## AIM
Output exactly the lines that run from the line containing "Segment: vessel or" through the line containing "Wrap output in <instances>...</instances>. H&E-stained", with both ends included.

## DATA RECORDS
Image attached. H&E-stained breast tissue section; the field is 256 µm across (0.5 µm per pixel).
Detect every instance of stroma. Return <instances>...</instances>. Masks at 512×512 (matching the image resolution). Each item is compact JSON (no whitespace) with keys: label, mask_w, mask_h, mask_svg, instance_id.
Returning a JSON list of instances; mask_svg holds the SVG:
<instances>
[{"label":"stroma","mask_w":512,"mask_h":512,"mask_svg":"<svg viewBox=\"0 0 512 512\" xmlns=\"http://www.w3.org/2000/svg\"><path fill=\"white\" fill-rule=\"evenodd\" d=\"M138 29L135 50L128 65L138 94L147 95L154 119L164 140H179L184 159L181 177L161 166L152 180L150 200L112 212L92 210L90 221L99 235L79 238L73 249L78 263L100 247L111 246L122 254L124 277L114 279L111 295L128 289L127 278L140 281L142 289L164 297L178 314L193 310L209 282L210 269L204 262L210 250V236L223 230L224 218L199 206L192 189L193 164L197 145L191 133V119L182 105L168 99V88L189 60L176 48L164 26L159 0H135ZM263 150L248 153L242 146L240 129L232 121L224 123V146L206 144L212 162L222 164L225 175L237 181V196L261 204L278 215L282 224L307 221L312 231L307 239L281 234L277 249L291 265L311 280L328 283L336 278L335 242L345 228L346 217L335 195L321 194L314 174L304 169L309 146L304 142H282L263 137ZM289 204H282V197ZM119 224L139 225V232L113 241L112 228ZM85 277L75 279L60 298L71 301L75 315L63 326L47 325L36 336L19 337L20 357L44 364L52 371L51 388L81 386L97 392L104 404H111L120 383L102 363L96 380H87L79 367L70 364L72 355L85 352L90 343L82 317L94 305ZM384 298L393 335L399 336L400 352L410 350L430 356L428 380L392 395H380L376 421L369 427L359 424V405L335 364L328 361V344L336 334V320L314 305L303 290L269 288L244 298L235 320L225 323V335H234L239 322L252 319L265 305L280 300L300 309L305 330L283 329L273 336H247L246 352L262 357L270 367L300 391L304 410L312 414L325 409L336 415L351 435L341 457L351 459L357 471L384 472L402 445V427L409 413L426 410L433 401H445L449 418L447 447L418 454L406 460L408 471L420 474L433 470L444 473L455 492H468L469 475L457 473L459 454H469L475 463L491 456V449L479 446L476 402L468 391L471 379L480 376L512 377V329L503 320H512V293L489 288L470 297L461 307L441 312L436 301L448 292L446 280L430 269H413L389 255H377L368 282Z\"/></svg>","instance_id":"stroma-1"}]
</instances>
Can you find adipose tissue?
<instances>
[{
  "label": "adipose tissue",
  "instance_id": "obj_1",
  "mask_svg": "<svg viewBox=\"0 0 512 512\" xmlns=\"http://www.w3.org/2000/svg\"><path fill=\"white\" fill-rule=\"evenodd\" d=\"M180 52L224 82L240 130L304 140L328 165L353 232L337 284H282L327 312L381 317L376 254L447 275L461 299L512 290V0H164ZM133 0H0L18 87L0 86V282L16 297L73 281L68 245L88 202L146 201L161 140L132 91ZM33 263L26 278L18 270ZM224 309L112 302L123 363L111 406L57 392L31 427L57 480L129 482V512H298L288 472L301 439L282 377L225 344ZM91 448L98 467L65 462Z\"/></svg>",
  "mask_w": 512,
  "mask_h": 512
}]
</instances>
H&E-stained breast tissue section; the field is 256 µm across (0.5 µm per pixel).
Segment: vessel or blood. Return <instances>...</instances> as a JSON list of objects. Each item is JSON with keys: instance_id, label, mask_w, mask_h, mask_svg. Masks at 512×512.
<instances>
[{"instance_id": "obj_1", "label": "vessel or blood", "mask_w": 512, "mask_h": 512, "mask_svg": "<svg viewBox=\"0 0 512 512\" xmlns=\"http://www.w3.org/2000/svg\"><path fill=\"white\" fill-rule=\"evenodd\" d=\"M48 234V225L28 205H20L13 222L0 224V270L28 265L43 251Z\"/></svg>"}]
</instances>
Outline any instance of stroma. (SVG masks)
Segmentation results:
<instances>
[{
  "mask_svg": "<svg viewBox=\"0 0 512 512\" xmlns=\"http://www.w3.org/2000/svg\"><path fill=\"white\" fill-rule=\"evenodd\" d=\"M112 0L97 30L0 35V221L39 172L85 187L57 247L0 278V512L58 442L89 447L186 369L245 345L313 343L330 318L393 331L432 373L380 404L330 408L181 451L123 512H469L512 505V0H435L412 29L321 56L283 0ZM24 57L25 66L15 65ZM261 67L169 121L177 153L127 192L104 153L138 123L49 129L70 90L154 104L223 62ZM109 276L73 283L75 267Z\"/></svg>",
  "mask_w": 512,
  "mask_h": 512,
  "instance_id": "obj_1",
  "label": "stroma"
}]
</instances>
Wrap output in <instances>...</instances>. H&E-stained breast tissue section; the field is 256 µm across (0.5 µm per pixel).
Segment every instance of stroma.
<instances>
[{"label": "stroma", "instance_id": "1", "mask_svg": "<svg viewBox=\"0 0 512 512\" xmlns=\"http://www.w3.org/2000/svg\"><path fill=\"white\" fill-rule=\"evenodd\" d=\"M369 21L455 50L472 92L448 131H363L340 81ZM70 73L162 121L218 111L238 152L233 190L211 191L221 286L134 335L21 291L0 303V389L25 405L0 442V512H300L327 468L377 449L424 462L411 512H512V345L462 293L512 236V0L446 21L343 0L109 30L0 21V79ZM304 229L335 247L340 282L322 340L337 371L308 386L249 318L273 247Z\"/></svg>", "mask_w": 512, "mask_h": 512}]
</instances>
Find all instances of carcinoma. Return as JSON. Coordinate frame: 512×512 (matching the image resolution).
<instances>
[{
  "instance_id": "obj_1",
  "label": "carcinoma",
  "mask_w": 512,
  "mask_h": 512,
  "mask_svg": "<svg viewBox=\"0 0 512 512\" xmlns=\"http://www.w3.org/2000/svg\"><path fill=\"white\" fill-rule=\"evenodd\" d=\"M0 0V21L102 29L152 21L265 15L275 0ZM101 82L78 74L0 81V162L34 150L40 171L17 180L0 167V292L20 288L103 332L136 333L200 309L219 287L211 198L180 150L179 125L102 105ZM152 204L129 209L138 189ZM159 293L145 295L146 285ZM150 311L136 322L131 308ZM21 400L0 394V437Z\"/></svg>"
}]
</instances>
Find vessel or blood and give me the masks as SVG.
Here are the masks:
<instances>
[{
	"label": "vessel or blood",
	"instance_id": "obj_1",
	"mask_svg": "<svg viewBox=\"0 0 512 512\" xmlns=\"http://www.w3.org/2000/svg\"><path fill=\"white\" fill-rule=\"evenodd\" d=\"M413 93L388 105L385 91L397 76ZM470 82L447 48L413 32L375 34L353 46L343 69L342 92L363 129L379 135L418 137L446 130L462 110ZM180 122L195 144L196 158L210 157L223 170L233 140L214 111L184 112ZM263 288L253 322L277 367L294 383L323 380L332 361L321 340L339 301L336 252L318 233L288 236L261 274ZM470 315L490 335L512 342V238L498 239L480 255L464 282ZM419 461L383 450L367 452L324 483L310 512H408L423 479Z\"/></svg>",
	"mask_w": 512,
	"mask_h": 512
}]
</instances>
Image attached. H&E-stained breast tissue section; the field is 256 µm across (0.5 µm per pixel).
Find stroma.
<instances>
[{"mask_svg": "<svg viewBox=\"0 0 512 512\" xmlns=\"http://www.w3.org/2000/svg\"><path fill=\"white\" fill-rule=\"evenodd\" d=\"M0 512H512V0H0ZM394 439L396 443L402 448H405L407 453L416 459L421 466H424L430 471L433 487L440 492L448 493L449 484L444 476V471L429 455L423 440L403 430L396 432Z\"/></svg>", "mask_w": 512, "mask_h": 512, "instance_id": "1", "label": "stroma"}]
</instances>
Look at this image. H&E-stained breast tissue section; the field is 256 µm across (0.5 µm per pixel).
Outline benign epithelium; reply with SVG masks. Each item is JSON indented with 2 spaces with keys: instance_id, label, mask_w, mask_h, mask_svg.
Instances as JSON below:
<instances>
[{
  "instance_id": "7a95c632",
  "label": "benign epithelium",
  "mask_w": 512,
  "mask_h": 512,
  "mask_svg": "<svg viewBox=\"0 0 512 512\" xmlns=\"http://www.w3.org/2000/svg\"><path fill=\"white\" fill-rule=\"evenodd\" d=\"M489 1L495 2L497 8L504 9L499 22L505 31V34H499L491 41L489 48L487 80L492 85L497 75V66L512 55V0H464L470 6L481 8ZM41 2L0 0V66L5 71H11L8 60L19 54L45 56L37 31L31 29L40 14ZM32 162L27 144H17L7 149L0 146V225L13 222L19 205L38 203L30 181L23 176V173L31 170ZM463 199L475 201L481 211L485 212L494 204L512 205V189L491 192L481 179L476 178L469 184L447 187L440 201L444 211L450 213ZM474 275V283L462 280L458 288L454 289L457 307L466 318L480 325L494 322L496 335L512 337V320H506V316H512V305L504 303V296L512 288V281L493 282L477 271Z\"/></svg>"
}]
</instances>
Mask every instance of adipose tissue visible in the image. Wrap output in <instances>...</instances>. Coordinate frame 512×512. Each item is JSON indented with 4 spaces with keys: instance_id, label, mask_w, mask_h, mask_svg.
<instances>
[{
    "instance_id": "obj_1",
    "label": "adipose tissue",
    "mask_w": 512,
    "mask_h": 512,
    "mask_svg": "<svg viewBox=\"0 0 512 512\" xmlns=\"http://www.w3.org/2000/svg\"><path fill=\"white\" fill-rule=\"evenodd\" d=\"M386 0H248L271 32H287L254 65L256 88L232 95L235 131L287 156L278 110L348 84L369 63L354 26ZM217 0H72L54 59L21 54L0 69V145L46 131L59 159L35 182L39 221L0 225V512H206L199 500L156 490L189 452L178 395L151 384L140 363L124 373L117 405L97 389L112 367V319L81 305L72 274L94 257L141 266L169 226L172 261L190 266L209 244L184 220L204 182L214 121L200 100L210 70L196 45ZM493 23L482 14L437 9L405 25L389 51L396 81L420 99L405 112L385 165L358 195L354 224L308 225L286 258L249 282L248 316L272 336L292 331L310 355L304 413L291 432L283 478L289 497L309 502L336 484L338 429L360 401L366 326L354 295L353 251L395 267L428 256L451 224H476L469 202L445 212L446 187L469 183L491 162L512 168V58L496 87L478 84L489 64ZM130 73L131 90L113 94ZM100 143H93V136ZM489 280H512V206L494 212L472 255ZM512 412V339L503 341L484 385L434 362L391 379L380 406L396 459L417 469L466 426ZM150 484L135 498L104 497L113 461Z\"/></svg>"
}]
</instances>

## FINAL ANSWER
Segment: vessel or blood. Return <instances>...</instances> as a JSON list of objects. Each item is JSON with keys: instance_id, label, mask_w, mask_h, mask_svg. Masks at 512×512.
<instances>
[{"instance_id": "obj_1", "label": "vessel or blood", "mask_w": 512, "mask_h": 512, "mask_svg": "<svg viewBox=\"0 0 512 512\" xmlns=\"http://www.w3.org/2000/svg\"><path fill=\"white\" fill-rule=\"evenodd\" d=\"M48 234V225L28 205H20L13 222L0 224V270L28 265L43 251Z\"/></svg>"}]
</instances>
Outline any instance of stroma. (SVG masks)
Segmentation results:
<instances>
[{
  "mask_svg": "<svg viewBox=\"0 0 512 512\" xmlns=\"http://www.w3.org/2000/svg\"><path fill=\"white\" fill-rule=\"evenodd\" d=\"M112 0L97 30L0 35V221L39 172L85 187L57 247L0 278V512L58 442L89 447L186 369L245 345L313 343L330 318L393 331L432 373L380 404L330 408L181 451L123 512H469L512 505V0H435L412 29L321 56L283 0ZM24 57L25 66L15 65ZM261 67L169 121L177 153L127 192L104 153L138 123L49 129L70 90L154 104L223 62ZM109 276L73 283L75 267Z\"/></svg>",
  "mask_w": 512,
  "mask_h": 512,
  "instance_id": "obj_1",
  "label": "stroma"
}]
</instances>
Wrap output in <instances>...</instances>. H&E-stained breast tissue section; the field is 256 µm across (0.5 µm per pixel).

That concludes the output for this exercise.